> [DATA EXTRACT]

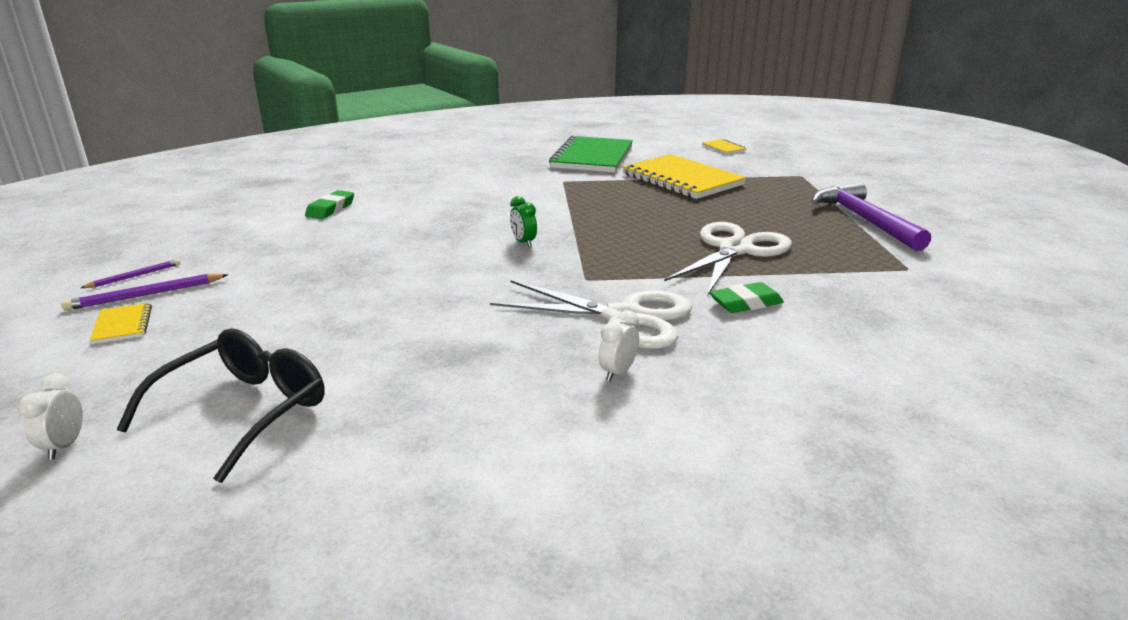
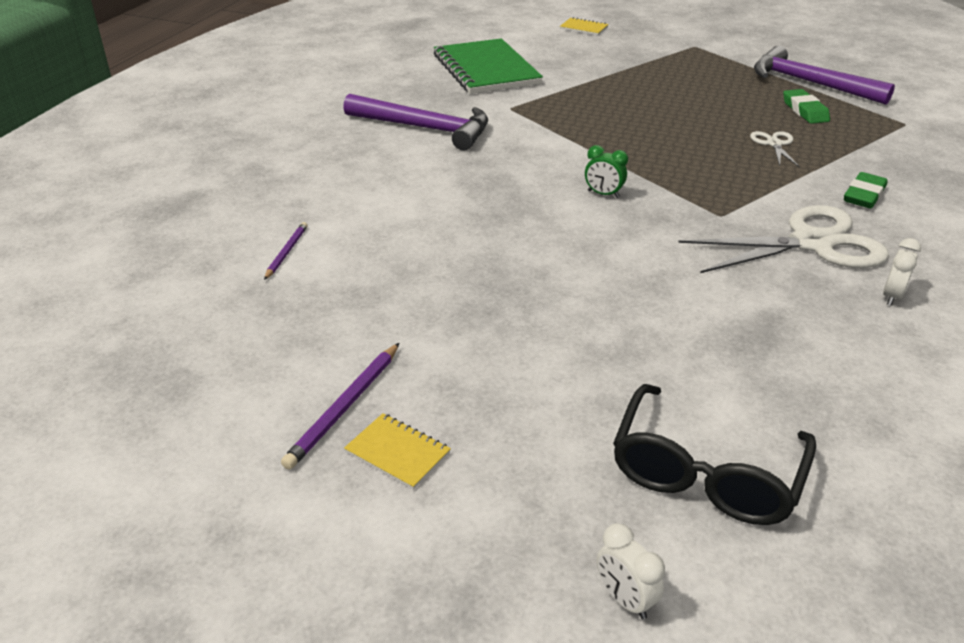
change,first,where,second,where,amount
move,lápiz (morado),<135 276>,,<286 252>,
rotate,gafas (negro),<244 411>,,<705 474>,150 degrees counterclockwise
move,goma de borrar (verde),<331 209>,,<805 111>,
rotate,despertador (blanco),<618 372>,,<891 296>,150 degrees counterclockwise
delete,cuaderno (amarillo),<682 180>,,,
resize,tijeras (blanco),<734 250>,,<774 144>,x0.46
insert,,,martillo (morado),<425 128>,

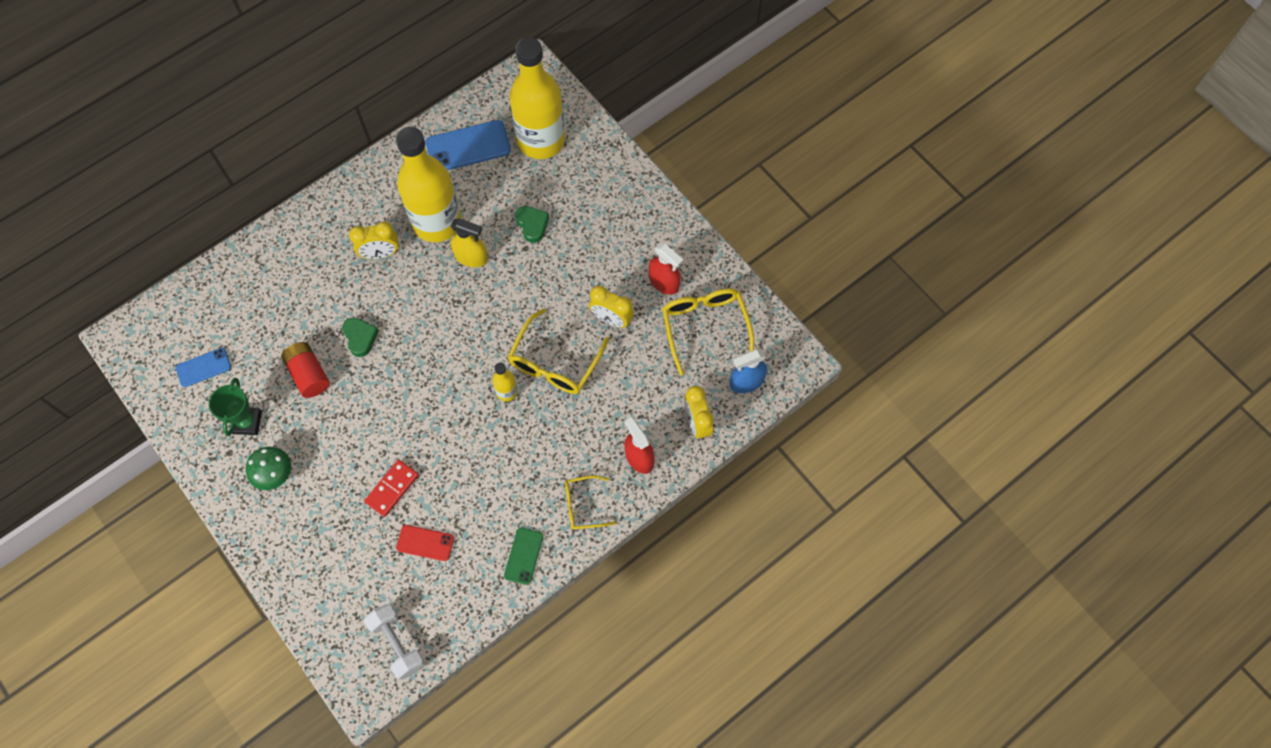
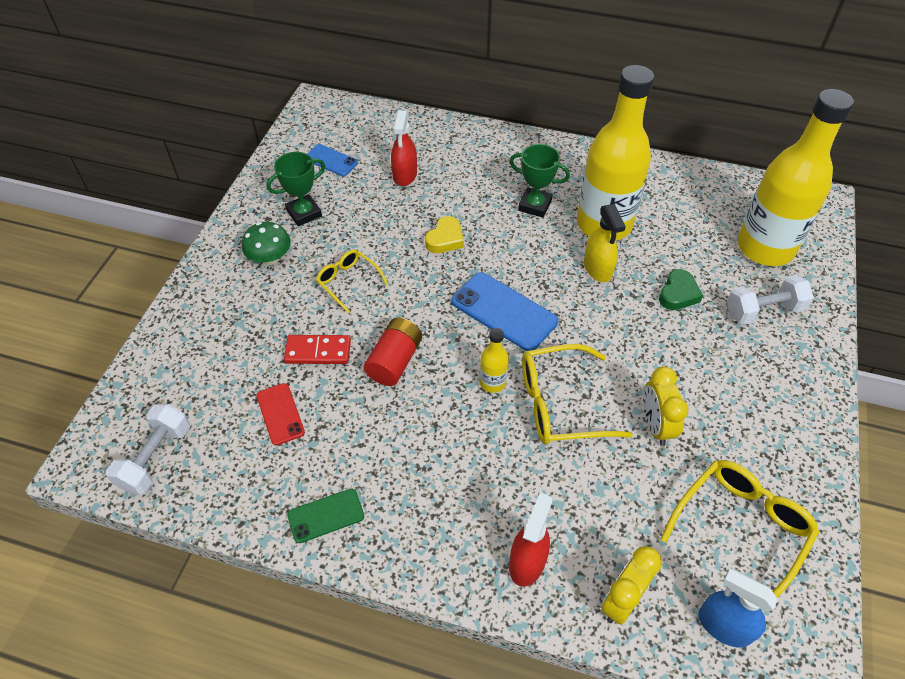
change,first,where,second,where,amount
move,pila (rojo),<309 374>,,<394 361>,
recolor,corazón (verde),<360 338>,corazón (amarillo),<445 239>,
replace,despertador (amarillo),<380 254>,trofeo (verde),<535 205>,
move,móvil (azul),<468 146>,,<504 311>,
move,gafas (amarillo),<583 505>,,<348 282>,
move,pulverizador (rojo),<664 282>,,<405 175>,
insert,,,mancuerna (blanco),<763 311>,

> [DIRECTIONS]
Make an exact copy of the records from their first line through the line containing "resize,tijeras (blanco),<734 250>,,<774", both ends included, with the pictures omitted.

> [PROBLEM SOLUTION]
change,first,where,second,where,amount
move,lápiz (morado),<135 276>,,<286 252>,
rotate,gafas (negro),<244 411>,,<705 474>,150 degrees counterclockwise
move,goma de borrar (verde),<331 209>,,<805 111>,
rotate,despertador (blanco),<618 372>,,<891 296>,150 degrees counterclockwise
delete,cuaderno (amarillo),<682 180>,,,
resize,tijeras (blanco),<734 250>,,<774 144>,x0.46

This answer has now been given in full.